Emit the data below verbatim, stripping out any pictures.
Start of Supplied entries
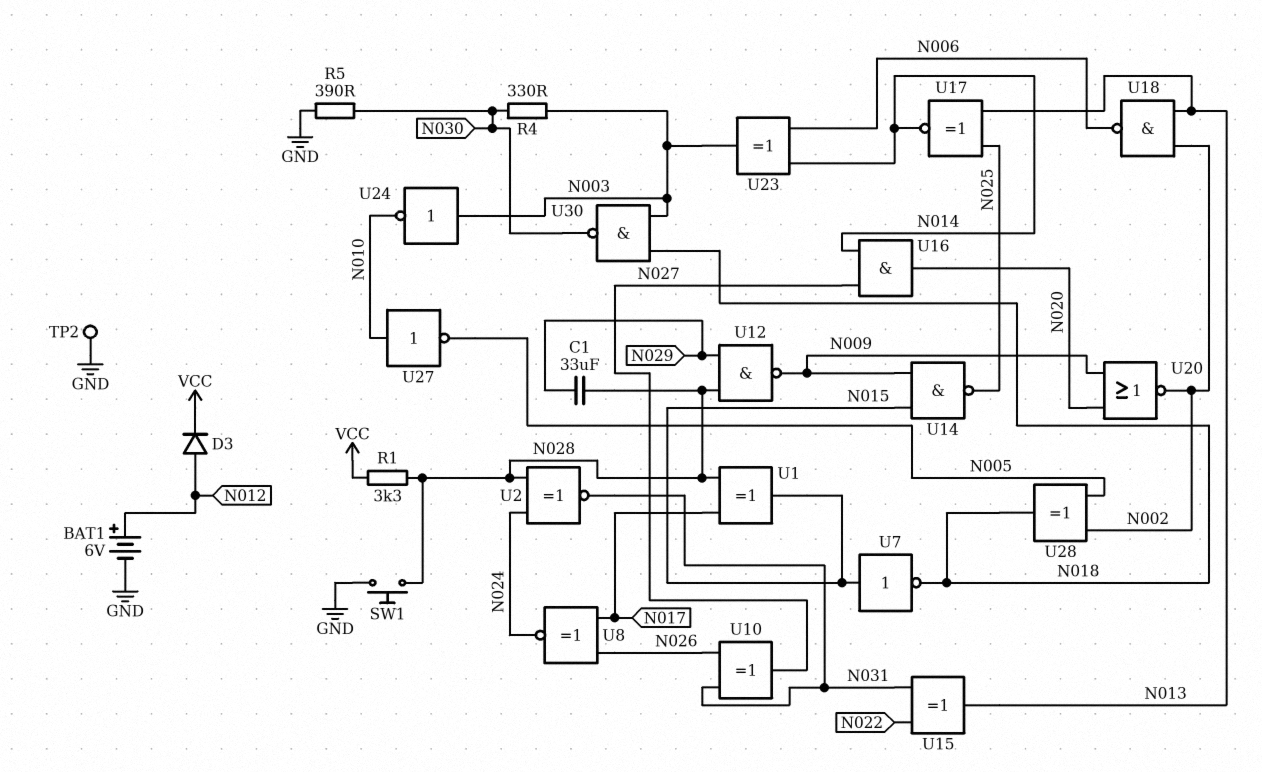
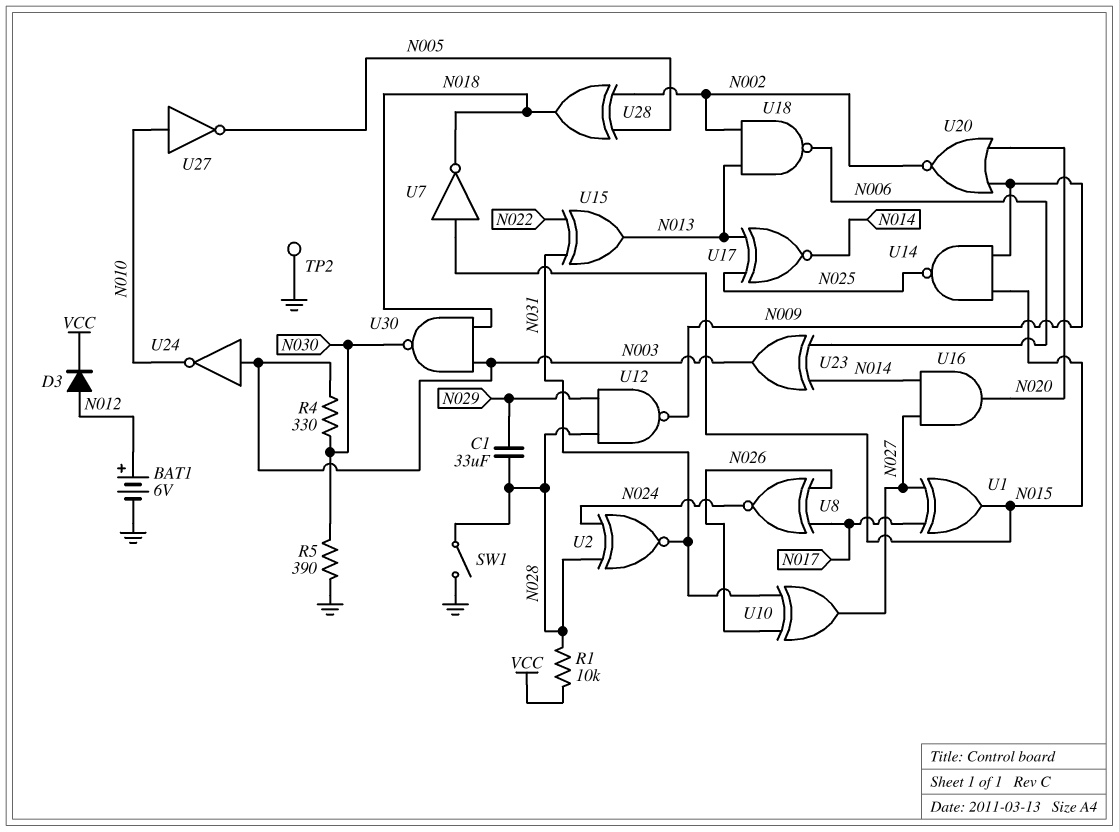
R1: 3.3k (N028, VCC) -> 10k (N028, VCC)
SW1: button (GND, N028) -> switch (GND, N028)
U1: XOR (in N017, in N028, out N015) -> XOR (in N017, in N027, out N015)

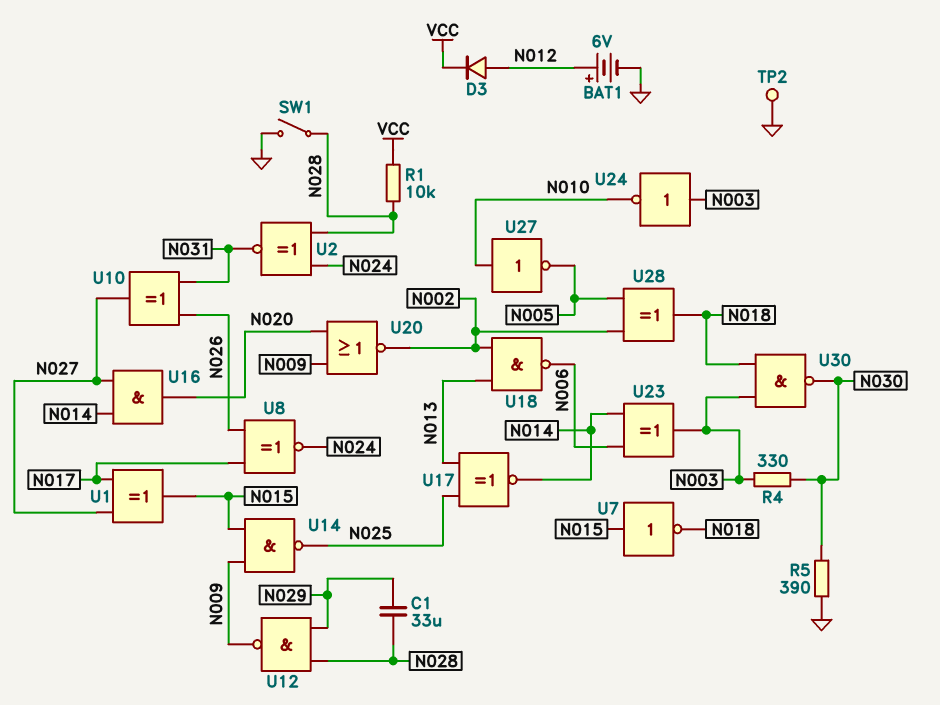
U15: XOR (in N022, in N031, out N013) -> none

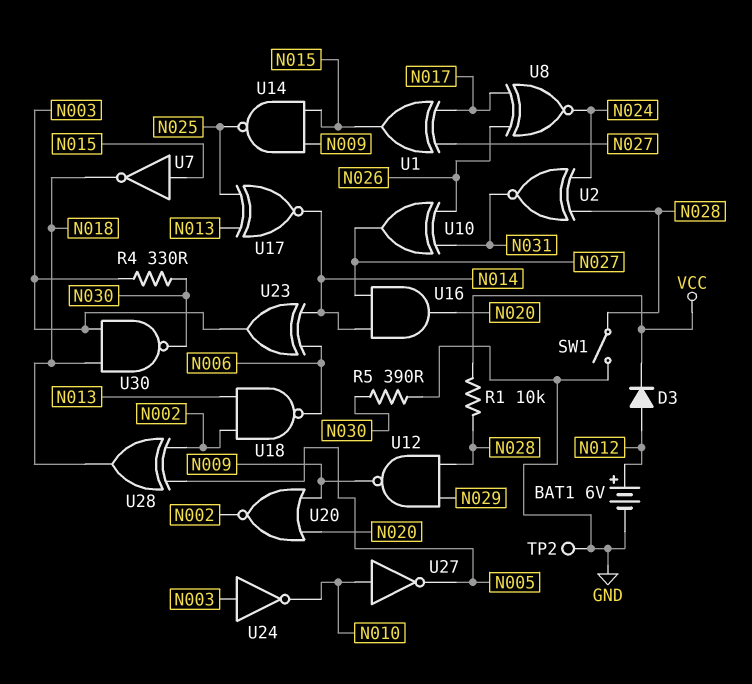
C1: 33uF (N028, N029) -> none

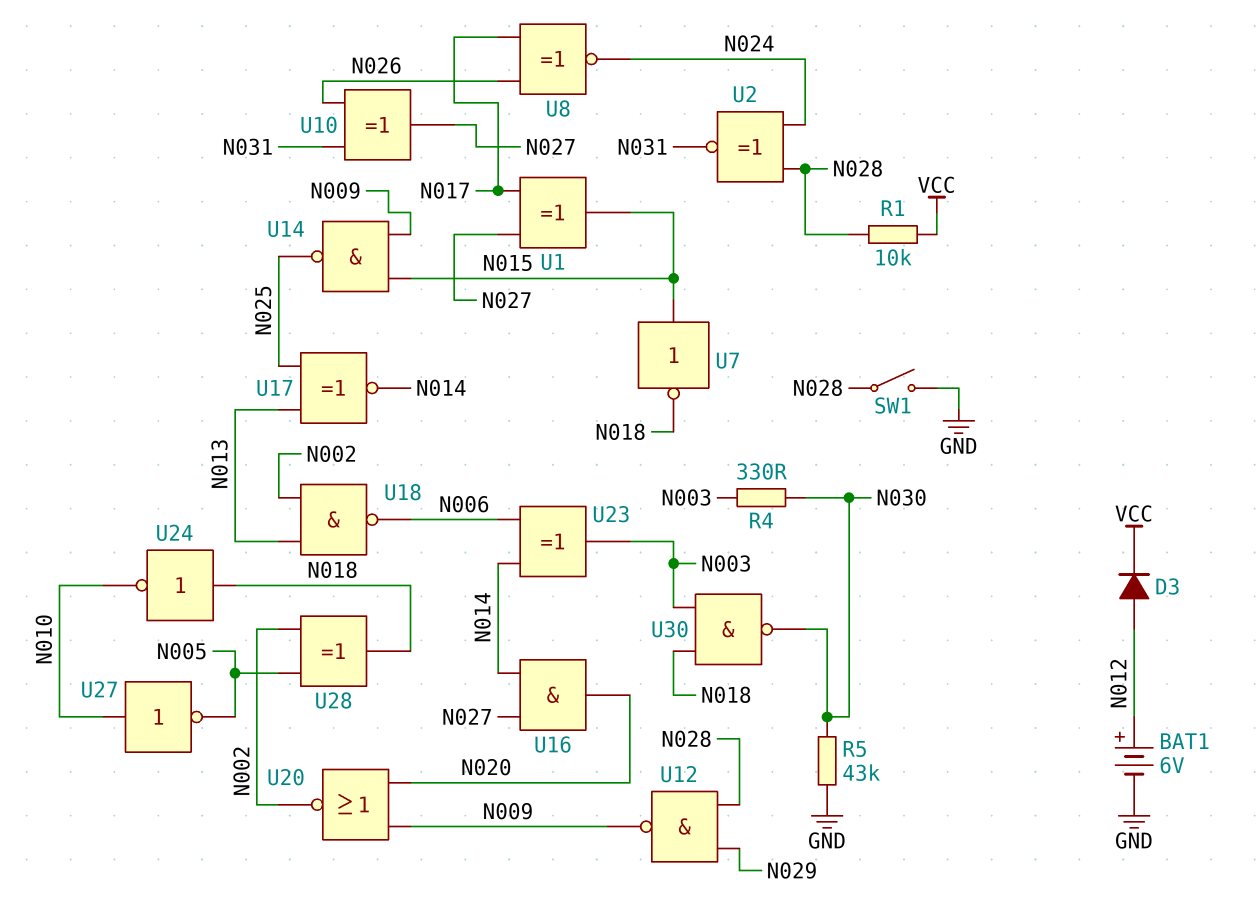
R5: 390 (GND, N030) -> 43k (GND, N030)
TP2: test point (GND) -> none
U24: NOT (in N003, out N010) -> NOT (in N018, out N010)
End of Supplied entries
Exercise solution:
R1: 3.3k (N028, VCC) -> 10k (N028, VCC)
SW1: button (GND, N028) -> switch (GND, N028)
U1: XOR (in N017, in N028, out N015) -> XOR (in N017, in N027, out N015)

U15: XOR (in N022, in N031, out N013) -> none

C1: 33uF (N028, N029) -> none

R5: 390 (GND, N030) -> 43k (GND, N030)
TP2: test point (GND) -> none
U24: NOT (in N003, out N010) -> NOT (in N018, out N010)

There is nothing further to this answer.